--- INFORMATION SUPPLIED Enclosed Below ---

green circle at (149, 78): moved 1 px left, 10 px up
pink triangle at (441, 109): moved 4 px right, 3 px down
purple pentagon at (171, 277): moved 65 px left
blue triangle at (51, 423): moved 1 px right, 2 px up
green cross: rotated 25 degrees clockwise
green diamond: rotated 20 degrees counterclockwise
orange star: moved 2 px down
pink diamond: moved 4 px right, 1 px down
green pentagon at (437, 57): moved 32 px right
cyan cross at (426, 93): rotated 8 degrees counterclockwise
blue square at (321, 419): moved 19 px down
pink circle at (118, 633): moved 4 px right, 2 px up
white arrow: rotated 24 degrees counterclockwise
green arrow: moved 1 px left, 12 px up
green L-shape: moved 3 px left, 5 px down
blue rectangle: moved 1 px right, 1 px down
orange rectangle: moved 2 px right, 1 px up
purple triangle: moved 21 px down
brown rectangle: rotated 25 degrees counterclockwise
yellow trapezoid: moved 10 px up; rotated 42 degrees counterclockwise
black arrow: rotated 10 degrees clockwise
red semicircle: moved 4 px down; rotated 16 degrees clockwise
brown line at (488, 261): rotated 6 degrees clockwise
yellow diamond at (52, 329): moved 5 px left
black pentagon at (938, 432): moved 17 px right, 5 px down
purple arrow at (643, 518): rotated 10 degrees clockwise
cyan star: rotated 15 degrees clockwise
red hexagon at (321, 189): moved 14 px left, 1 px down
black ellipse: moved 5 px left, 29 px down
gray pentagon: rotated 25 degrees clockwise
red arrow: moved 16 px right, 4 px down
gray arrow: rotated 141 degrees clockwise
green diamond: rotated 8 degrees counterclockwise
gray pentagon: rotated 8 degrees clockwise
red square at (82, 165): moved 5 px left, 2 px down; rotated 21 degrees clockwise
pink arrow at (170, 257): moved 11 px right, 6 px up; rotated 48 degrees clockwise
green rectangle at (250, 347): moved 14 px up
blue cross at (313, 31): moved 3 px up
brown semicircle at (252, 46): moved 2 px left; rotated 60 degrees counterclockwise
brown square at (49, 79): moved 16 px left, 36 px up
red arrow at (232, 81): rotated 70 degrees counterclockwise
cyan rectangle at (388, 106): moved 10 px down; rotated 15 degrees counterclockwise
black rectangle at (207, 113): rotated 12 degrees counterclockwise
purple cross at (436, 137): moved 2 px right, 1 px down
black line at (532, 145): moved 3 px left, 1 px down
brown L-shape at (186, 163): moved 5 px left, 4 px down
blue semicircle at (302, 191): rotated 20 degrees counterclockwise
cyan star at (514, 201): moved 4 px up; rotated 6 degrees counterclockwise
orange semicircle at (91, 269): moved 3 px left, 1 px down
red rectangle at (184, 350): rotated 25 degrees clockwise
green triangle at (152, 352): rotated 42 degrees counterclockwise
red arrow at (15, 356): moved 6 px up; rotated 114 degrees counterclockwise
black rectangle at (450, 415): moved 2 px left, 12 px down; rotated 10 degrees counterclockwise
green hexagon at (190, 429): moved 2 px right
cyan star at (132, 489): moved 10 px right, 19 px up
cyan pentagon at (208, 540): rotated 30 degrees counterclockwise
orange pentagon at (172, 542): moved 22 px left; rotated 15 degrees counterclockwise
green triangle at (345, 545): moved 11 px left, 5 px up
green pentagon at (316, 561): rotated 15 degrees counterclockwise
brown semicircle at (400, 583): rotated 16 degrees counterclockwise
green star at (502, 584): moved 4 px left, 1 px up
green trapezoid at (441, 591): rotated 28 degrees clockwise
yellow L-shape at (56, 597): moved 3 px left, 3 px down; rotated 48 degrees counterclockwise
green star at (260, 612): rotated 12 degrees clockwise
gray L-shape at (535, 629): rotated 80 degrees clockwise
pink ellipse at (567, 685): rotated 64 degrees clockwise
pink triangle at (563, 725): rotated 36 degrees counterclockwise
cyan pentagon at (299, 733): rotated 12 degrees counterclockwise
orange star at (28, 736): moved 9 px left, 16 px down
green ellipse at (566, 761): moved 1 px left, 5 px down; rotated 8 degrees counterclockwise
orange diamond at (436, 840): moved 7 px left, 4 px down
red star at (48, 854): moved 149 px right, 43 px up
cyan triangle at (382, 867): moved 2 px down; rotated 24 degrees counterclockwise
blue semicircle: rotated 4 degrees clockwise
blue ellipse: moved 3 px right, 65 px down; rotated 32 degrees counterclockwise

--- End of Enclosed INFORMATION SUPPLIED ---

◆ **WHAT THIS TASK INVOLVES**: Output each record exactly, leaving nothing out.

◆ **FINISHED TASK**:
green circle at (149, 78): moved 1 px left, 10 px up
pink triangle at (441, 109): moved 4 px right, 3 px down
purple pentagon at (171, 277): moved 65 px left
blue triangle at (51, 423): moved 1 px right, 2 px up
green cross: rotated 25 degrees clockwise
green diamond: rotated 20 degrees counterclockwise
orange star: moved 2 px down
pink diamond: moved 4 px right, 1 px down
green pentagon at (437, 57): moved 32 px right
cyan cross at (426, 93): rotated 8 degrees counterclockwise
blue square at (321, 419): moved 19 px down
pink circle at (118, 633): moved 4 px right, 2 px up
white arrow: rotated 24 degrees counterclockwise
green arrow: moved 1 px left, 12 px up
green L-shape: moved 3 px left, 5 px down
blue rectangle: moved 1 px right, 1 px down
orange rectangle: moved 2 px right, 1 px up
purple triangle: moved 21 px down
brown rectangle: rotated 25 degrees counterclockwise
yellow trapezoid: moved 10 px up; rotated 42 degrees counterclockwise
black arrow: rotated 10 degrees clockwise
red semicircle: moved 4 px down; rotated 16 degrees clockwise
brown line at (488, 261): rotated 6 degrees clockwise
yellow diamond at (52, 329): moved 5 px left
black pentagon at (938, 432): moved 17 px right, 5 px down
purple arrow at (643, 518): rotated 10 degrees clockwise
cyan star: rotated 15 degrees clockwise
red hexagon at (321, 189): moved 14 px left, 1 px down
black ellipse: moved 5 px left, 29 px down
gray pentagon: rotated 25 degrees clockwise
red arrow: moved 16 px right, 4 px down
gray arrow: rotated 141 degrees clockwise
green diamond: rotated 8 degrees counterclockwise
gray pentagon: rotated 8 degrees clockwise
red square at (82, 165): moved 5 px left, 2 px down; rotated 21 degrees clockwise
pink arrow at (170, 257): moved 11 px right, 6 px up; rotated 48 degrees clockwise
green rectangle at (250, 347): moved 14 px up
blue cross at (313, 31): moved 3 px up
brown semicircle at (252, 46): moved 2 px left; rotated 60 degrees counterclockwise
brown square at (49, 79): moved 16 px left, 36 px up
red arrow at (232, 81): rotated 70 degrees counterclockwise
cyan rectangle at (388, 106): moved 10 px down; rotated 15 degrees counterclockwise
black rectangle at (207, 113): rotated 12 degrees counterclockwise
purple cross at (436, 137): moved 2 px right, 1 px down
black line at (532, 145): moved 3 px left, 1 px down
brown L-shape at (186, 163): moved 5 px left, 4 px down
blue semicircle at (302, 191): rotated 20 degrees counterclockwise
cyan star at (514, 201): moved 4 px up; rotated 6 degrees counterclockwise
orange semicircle at (91, 269): moved 3 px left, 1 px down
red rectangle at (184, 350): rotated 25 degrees clockwise
green triangle at (152, 352): rotated 42 degrees counterclockwise
red arrow at (15, 356): moved 6 px up; rotated 114 degrees counterclockwise
black rectangle at (450, 415): moved 2 px left, 12 px down; rotated 10 degrees counterclockwise
green hexagon at (190, 429): moved 2 px right
cyan star at (132, 489): moved 10 px right, 19 px up
cyan pentagon at (208, 540): rotated 30 degrees counterclockwise
orange pentagon at (172, 542): moved 22 px left; rotated 15 degrees counterclockwise
green triangle at (345, 545): moved 11 px left, 5 px up
green pentagon at (316, 561): rotated 15 degrees counterclockwise
brown semicircle at (400, 583): rotated 16 degrees counterclockwise
green star at (502, 584): moved 4 px left, 1 px up
green trapezoid at (441, 591): rotated 28 degrees clockwise
yellow L-shape at (56, 597): moved 3 px left, 3 px down; rotated 48 degrees counterclockwise
green star at (260, 612): rotated 12 degrees clockwise
gray L-shape at (535, 629): rotated 80 degrees clockwise
pink ellipse at (567, 685): rotated 64 degrees clockwise
pink triangle at (563, 725): rotated 36 degrees counterclockwise
cyan pentagon at (299, 733): rotated 12 degrees counterclockwise
orange star at (28, 736): moved 9 px left, 16 px down
green ellipse at (566, 761): moved 1 px left, 5 px down; rotated 8 degrees counterclockwise
orange diamond at (436, 840): moved 7 px left, 4 px down
red star at (48, 854): moved 149 px right, 43 px up
cyan triangle at (382, 867): moved 2 px down; rotated 24 degrees counterclockwise
blue semicircle: rotated 4 degrees clockwise
blue ellipse: moved 3 px right, 65 px down; rotated 32 degrees counterclockwise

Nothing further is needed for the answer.